## GOAL
State how many lines in the items contain the string "markup", matching case exactly. Give only the number.

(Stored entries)
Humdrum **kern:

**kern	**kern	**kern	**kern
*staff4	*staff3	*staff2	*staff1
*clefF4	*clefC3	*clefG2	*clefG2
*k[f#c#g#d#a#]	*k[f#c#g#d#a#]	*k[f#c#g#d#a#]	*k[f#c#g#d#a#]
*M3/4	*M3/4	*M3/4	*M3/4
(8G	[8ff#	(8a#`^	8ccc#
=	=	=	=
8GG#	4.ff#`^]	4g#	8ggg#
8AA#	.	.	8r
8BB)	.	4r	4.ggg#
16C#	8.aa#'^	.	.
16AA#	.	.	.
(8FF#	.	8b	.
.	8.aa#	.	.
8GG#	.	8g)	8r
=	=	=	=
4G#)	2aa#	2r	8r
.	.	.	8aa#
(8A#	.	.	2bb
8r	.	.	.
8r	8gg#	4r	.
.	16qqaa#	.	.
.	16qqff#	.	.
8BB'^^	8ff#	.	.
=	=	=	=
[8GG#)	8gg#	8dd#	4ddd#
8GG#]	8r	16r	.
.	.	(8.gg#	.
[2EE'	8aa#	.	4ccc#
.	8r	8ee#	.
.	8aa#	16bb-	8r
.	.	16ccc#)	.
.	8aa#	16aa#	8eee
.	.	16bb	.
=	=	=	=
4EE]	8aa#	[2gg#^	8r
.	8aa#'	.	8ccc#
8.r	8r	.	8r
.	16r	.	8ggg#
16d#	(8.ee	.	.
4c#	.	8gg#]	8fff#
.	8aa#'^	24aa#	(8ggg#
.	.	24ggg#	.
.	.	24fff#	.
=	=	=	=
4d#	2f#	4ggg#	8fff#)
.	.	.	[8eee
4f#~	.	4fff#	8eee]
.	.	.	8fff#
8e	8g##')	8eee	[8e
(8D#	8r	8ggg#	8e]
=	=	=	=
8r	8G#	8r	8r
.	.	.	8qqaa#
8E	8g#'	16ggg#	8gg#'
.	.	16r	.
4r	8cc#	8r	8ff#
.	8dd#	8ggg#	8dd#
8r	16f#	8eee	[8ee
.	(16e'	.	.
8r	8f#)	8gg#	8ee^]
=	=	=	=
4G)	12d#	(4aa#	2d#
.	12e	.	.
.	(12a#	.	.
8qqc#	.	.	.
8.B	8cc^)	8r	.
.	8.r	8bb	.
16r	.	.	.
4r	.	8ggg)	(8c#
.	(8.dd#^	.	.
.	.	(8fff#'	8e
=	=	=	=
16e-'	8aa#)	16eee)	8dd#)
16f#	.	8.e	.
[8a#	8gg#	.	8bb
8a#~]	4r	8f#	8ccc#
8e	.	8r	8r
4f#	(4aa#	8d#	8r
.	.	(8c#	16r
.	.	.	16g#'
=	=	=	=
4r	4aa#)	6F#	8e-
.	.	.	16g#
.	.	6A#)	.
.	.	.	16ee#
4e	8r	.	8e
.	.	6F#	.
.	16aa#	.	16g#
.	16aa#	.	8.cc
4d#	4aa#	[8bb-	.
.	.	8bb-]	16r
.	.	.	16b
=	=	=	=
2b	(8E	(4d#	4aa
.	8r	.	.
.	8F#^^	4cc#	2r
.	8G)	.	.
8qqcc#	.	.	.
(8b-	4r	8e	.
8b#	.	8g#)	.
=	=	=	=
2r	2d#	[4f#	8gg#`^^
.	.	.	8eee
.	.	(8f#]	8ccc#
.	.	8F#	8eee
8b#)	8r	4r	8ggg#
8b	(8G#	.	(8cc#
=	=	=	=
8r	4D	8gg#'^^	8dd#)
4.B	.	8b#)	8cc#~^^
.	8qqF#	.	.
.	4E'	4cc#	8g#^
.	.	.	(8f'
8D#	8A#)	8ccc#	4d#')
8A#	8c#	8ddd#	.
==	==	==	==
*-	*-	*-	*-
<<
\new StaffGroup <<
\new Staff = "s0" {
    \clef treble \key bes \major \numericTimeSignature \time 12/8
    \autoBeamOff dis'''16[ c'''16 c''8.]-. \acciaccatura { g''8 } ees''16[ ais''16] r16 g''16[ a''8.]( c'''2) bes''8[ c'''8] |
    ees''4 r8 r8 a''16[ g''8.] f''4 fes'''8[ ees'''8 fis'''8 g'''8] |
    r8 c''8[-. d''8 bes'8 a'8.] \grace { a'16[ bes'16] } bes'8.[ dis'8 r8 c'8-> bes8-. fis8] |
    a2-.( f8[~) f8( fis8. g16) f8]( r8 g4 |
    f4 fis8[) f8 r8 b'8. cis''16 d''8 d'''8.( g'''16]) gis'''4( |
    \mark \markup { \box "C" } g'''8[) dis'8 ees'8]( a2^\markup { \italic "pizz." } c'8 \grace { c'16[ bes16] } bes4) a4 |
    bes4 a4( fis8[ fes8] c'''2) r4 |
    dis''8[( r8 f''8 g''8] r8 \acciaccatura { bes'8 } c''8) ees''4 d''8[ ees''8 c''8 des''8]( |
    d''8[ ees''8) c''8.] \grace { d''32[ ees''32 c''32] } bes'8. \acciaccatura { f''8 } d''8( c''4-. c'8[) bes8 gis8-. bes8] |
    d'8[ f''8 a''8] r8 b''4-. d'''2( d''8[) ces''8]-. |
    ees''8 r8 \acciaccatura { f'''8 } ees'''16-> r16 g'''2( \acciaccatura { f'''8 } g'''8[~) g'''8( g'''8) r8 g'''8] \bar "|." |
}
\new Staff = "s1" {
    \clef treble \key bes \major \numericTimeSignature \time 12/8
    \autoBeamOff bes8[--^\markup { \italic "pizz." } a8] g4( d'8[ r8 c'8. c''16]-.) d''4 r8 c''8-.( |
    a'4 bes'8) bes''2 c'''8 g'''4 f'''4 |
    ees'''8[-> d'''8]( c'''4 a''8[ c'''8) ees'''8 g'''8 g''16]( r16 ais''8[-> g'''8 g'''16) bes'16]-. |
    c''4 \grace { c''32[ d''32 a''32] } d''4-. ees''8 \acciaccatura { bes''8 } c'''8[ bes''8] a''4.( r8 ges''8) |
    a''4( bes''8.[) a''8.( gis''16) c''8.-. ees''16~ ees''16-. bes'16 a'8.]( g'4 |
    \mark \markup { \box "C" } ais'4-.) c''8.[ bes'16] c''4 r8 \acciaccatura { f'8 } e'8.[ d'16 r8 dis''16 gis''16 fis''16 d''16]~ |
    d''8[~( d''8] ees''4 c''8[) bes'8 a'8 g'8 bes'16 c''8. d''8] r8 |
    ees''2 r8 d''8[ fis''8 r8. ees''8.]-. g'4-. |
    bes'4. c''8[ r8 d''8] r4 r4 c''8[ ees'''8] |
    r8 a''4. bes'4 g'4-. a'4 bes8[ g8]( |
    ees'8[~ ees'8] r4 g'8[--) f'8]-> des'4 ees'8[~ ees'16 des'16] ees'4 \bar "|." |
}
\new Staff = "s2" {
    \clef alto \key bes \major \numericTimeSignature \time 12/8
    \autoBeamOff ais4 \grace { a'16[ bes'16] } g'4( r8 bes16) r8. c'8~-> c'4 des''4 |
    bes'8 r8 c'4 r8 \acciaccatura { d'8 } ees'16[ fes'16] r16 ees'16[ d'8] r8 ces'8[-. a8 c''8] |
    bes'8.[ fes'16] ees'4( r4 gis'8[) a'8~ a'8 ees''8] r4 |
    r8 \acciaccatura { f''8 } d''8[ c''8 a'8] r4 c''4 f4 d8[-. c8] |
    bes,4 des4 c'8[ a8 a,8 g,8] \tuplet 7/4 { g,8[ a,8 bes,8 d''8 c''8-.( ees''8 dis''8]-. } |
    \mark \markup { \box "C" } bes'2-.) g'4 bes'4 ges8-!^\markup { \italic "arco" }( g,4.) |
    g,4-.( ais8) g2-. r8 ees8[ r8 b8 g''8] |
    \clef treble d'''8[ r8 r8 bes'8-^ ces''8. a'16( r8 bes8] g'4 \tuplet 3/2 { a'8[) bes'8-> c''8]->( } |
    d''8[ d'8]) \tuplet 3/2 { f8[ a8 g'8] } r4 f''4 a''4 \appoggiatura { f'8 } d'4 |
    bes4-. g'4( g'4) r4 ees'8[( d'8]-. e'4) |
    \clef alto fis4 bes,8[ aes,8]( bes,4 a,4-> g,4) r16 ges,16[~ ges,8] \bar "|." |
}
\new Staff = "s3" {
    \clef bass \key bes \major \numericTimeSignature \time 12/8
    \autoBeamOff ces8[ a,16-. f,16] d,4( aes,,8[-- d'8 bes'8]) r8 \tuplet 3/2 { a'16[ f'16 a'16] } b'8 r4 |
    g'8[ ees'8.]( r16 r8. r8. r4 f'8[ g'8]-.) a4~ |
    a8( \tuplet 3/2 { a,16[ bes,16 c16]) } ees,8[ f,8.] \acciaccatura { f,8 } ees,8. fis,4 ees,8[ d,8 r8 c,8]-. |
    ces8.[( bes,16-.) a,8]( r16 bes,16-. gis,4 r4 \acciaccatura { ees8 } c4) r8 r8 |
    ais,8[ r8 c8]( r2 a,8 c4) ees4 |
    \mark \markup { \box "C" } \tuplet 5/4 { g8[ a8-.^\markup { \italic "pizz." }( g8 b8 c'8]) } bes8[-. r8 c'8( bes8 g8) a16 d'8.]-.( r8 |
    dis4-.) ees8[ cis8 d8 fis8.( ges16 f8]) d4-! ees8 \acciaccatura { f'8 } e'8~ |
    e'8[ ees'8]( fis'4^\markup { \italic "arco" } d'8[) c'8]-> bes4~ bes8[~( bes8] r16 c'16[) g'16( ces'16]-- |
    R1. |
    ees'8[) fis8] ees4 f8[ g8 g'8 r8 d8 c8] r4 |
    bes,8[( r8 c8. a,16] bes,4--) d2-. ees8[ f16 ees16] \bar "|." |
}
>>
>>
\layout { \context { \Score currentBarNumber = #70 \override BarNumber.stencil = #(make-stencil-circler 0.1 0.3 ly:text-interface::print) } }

## RESPONSE TO THE EXERCISE
6